> What to produce:
The records below are to be set down again exactly, with the pictures left out.

> Before-and-after object listings:
------

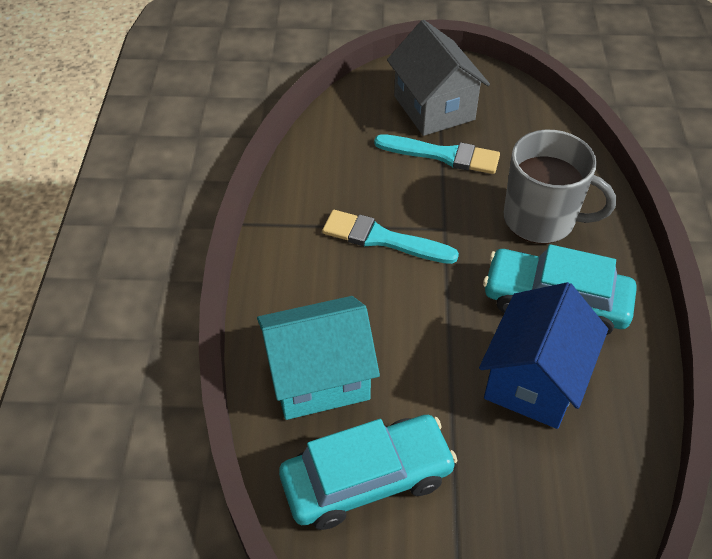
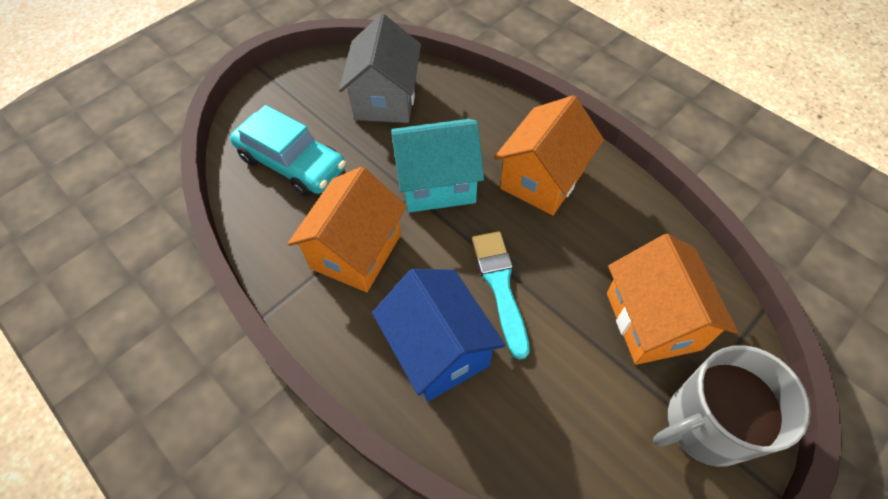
orange house: 0 -> 3
turquoise brush: 2 -> 1
turquoise car: 2 -> 1

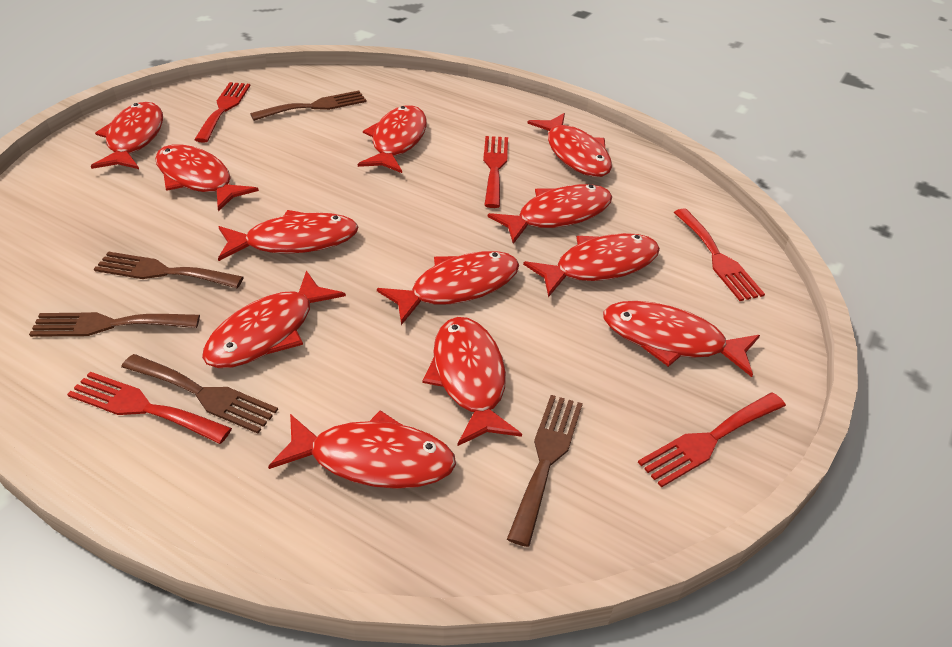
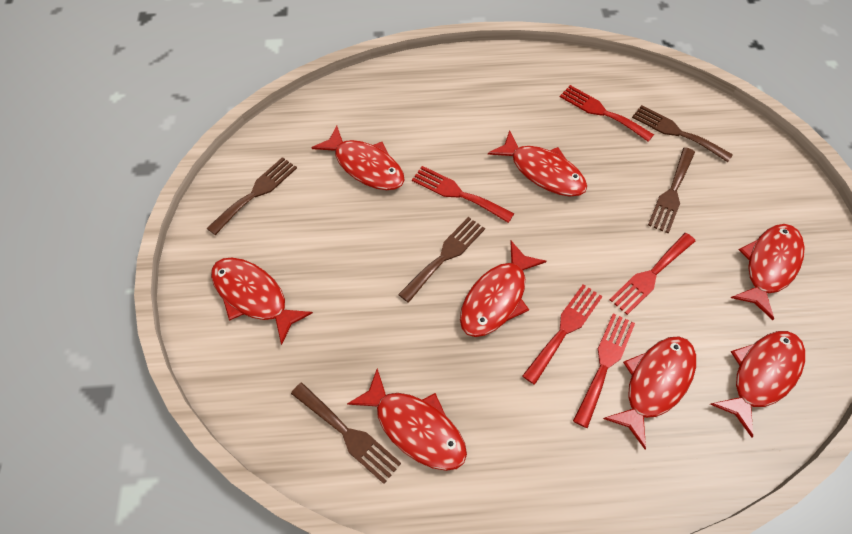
red fish: 12 -> 8

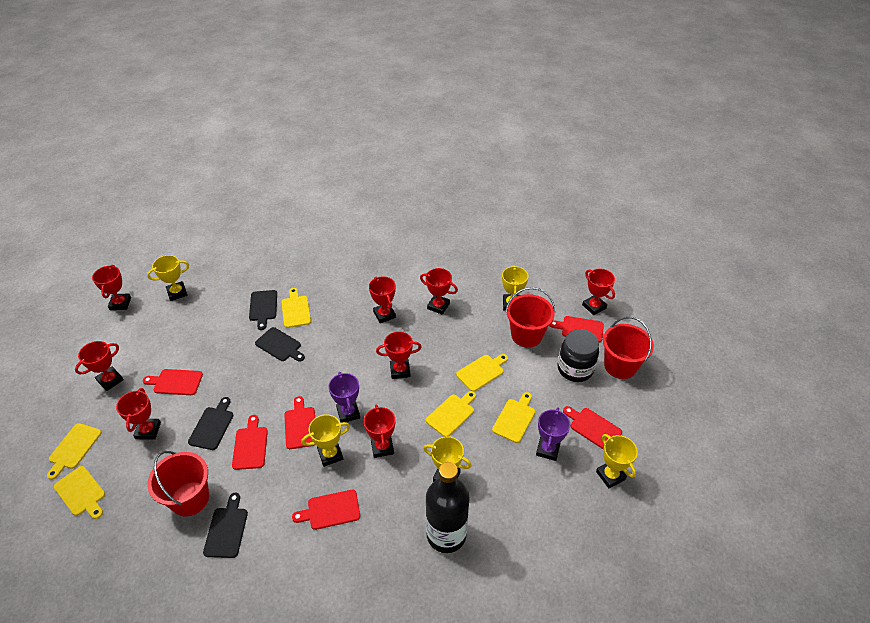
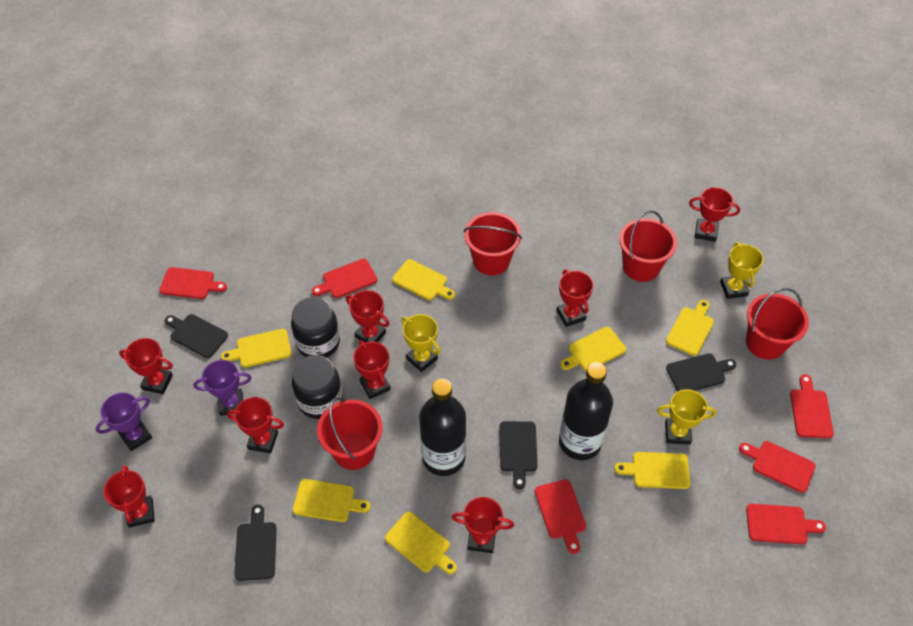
black bottle: 1 -> 2
black jar: 1 -> 2
red bucket: 3 -> 4
yellow cutting board: 6 -> 7
yellow trophy: 5 -> 3

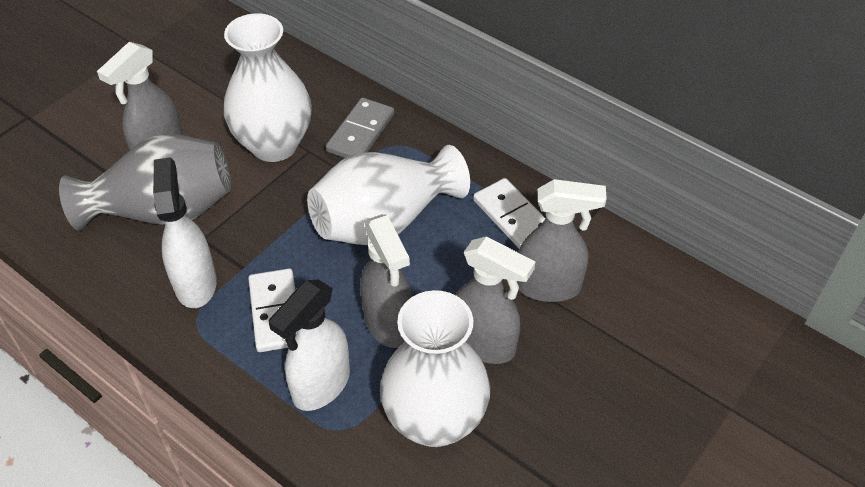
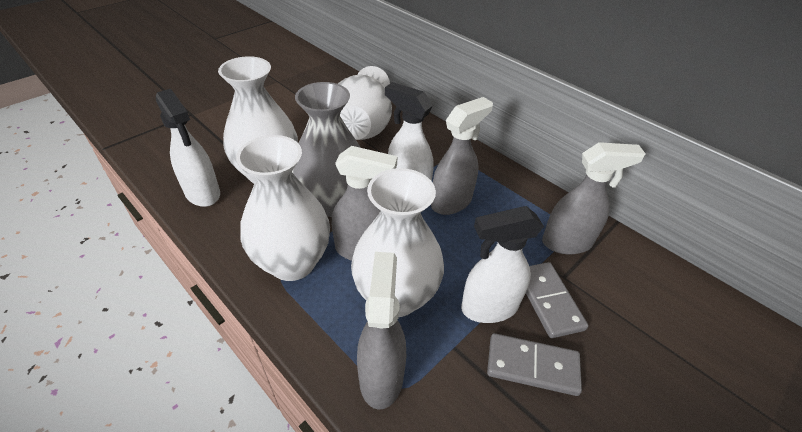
grey domino: 1 -> 2
white domino: 2 -> 0
white spray bottle: 2 -> 3
white vase: 3 -> 4

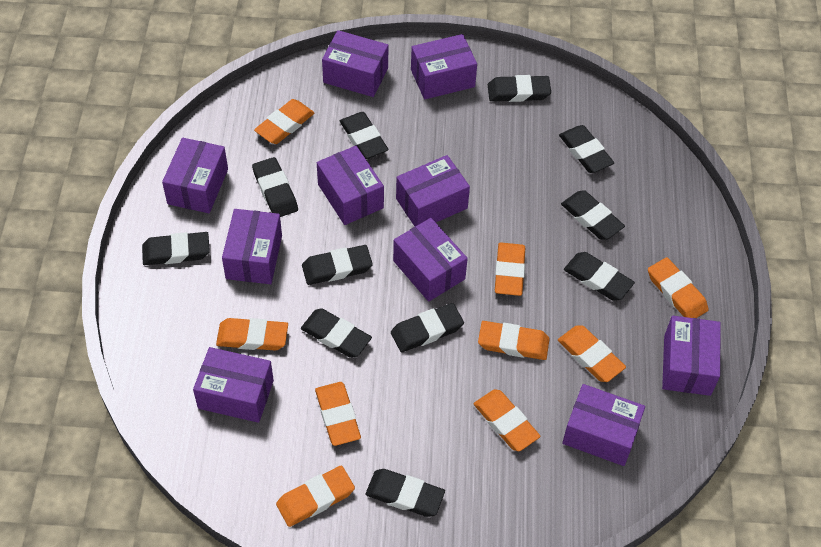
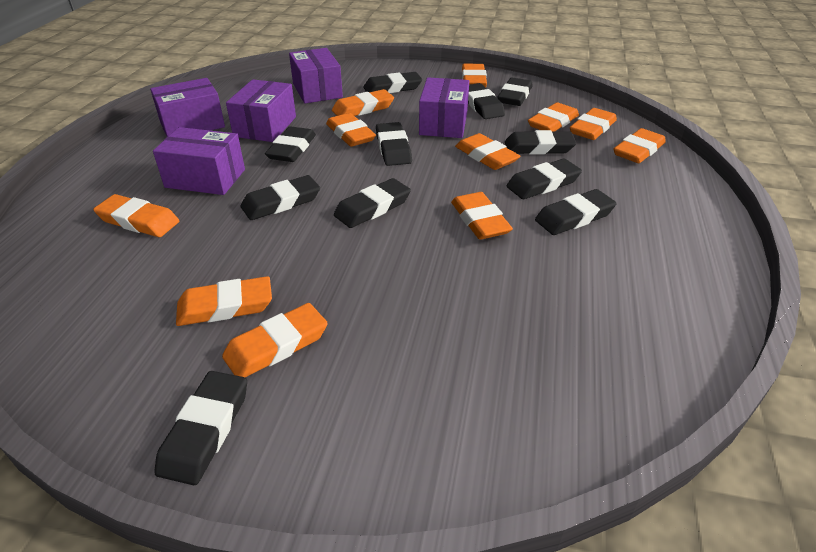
orange eraser: 9 -> 11
purple box: 10 -> 5

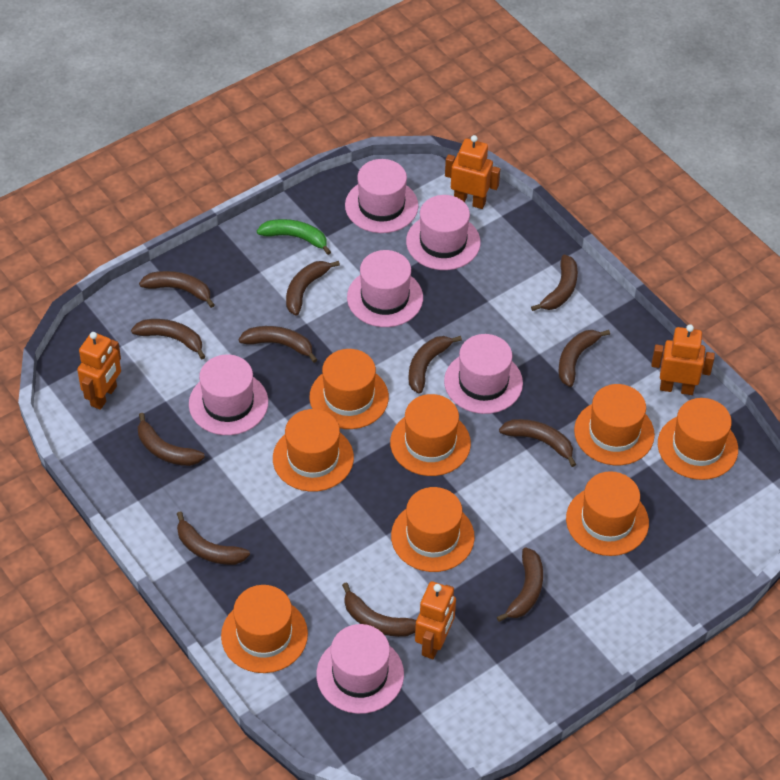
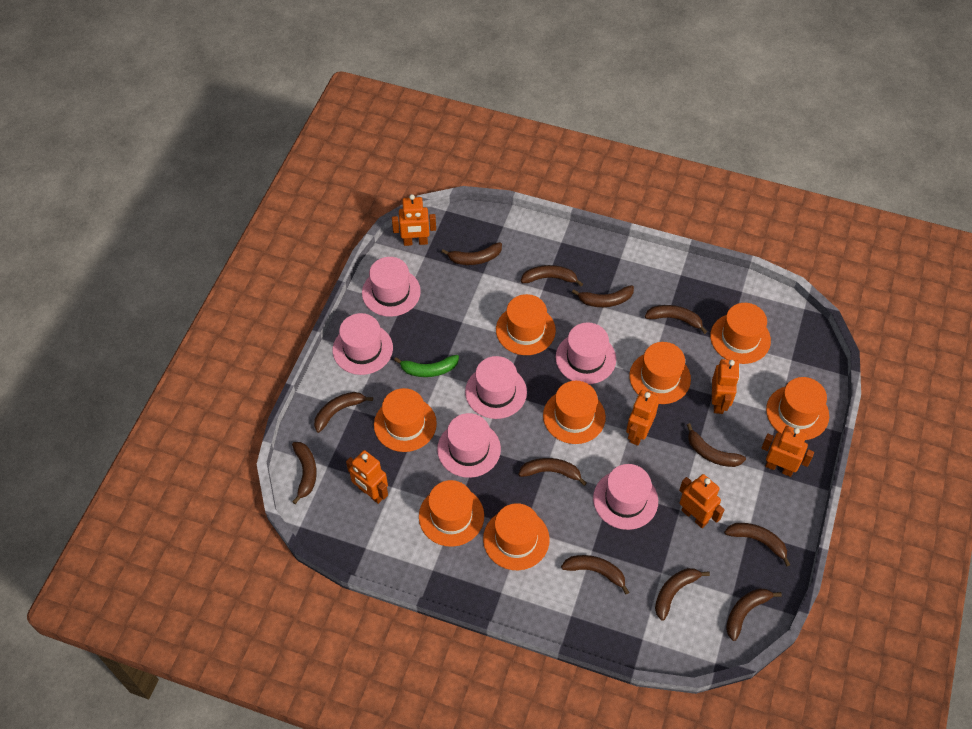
orange robot: 4 -> 6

------

> Answer box:
orange house: 0 -> 3
turquoise brush: 2 -> 1
turquoise car: 2 -> 1

red fish: 12 -> 8

black bottle: 1 -> 2
black jar: 1 -> 2
red bucket: 3 -> 4
yellow cutting board: 6 -> 7
yellow trophy: 5 -> 3

grey domino: 1 -> 2
white domino: 2 -> 0
white spray bottle: 2 -> 3
white vase: 3 -> 4

orange eraser: 9 -> 11
purple box: 10 -> 5

orange robot: 4 -> 6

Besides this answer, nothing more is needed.